DATA EXTRACTS.

· · · · ·

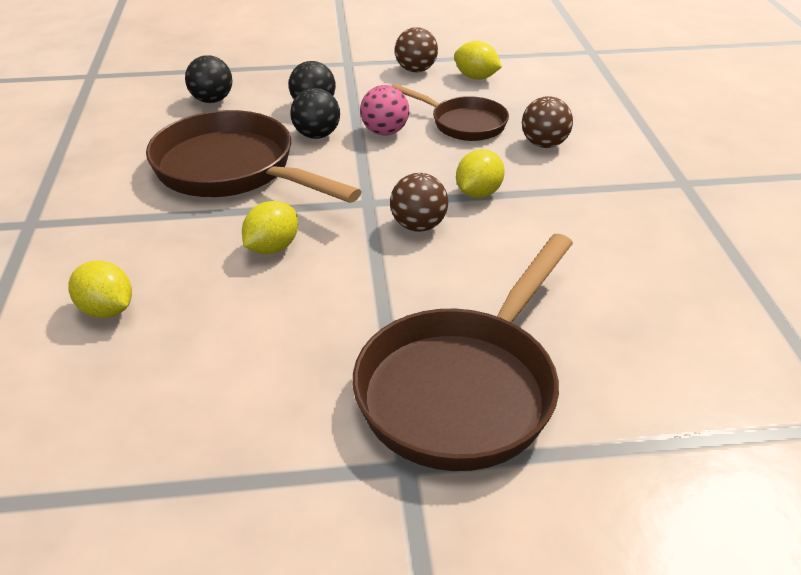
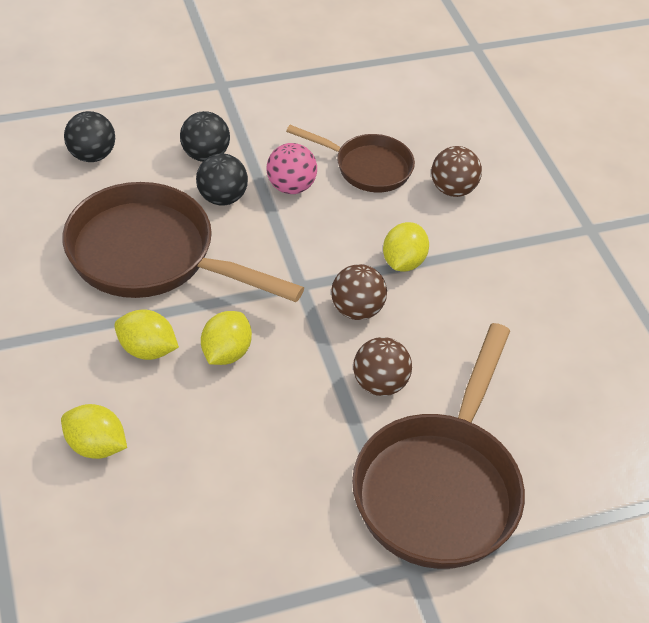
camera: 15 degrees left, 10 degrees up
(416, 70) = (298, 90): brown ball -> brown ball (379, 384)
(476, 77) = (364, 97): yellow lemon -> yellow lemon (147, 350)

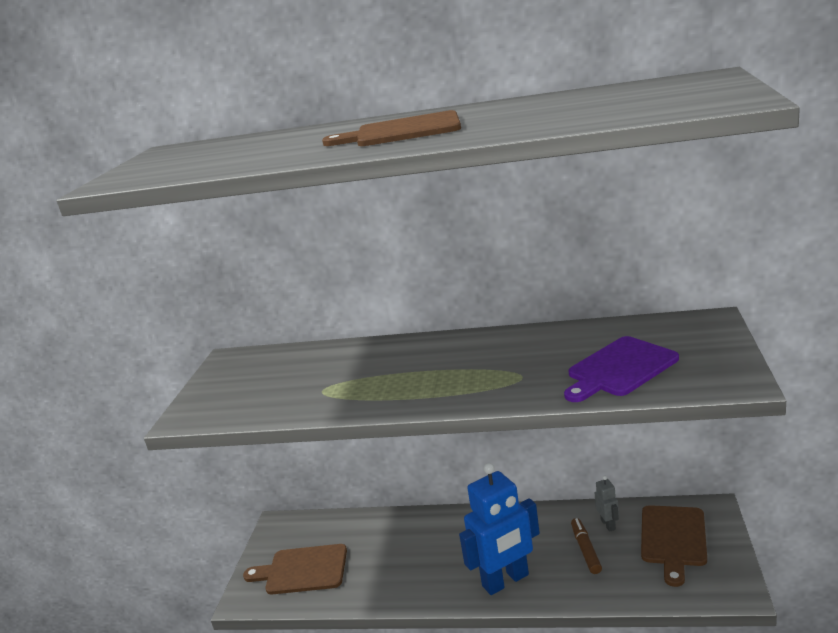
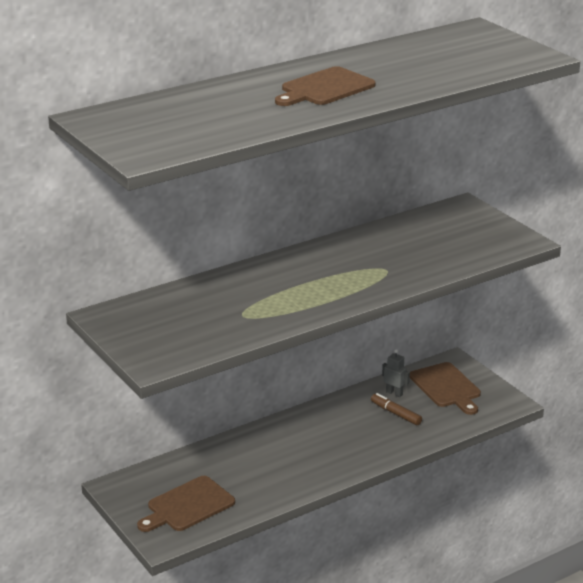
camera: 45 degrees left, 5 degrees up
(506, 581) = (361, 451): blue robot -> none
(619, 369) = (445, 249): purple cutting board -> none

· · · · ·

EXERCISE DESCRIPTION.
Exact repetition of the data is needed, with no images retained.

RESULT BELOW.
camera: 15 degrees left, 10 degrees up
(416, 70) = (298, 90): brown ball -> brown ball (379, 384)
(476, 77) = (364, 97): yellow lemon -> yellow lemon (147, 350)

camera: 45 degrees left, 5 degrees up
(506, 581) = (361, 451): blue robot -> none
(619, 369) = (445, 249): purple cutting board -> none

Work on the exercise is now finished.